◆ PROBLEM STATEMENT ◆
Exactly retype the opening line of the entries and every line after it, ending with the line that contains "(262, 331) = (348, 313): orange". Skip all pictures.

◆ GIVEN INFORMATION ◆
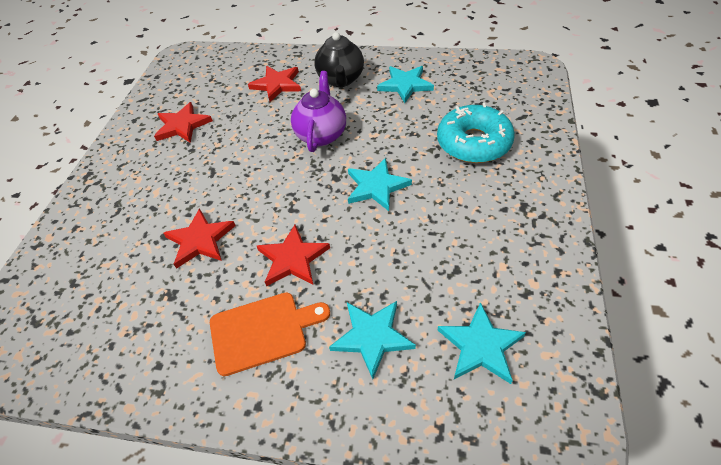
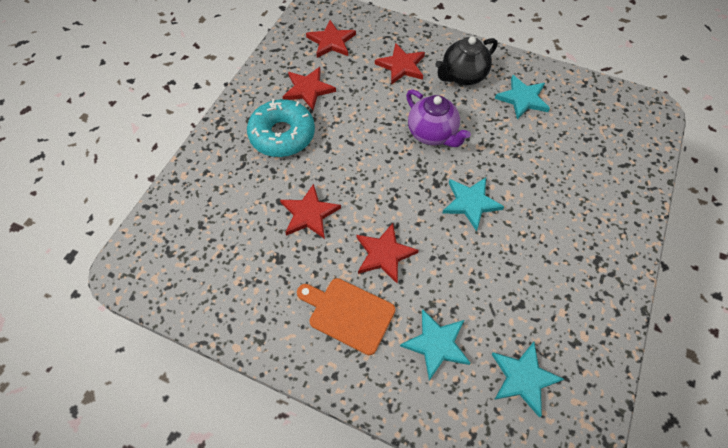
camera: 10 degrees right, 10 degrees up
(201, 80) = (331, 41): none -> red star
(262, 331) = (348, 313): orange cutting board -> orange cutting board turned 150 degrees counterclockwise
(321, 135) = (432, 134): purple teapot -> purple teapot turned 120 degrees clockwise
(341, 80) = (462, 76): black teapot -> black teapot turned 45 degrees clockwise
(473, 143) = (570, 181): turquoise donut -> turquoise donut (282, 135)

◆ ANSWER TO THE EXERCISE ◆
camera: 10 degrees right, 10 degrees up
(201, 80) = (331, 41): none -> red star
(262, 331) = (348, 313): orange cutting board -> orange cutting board turned 150 degrees counterclockwise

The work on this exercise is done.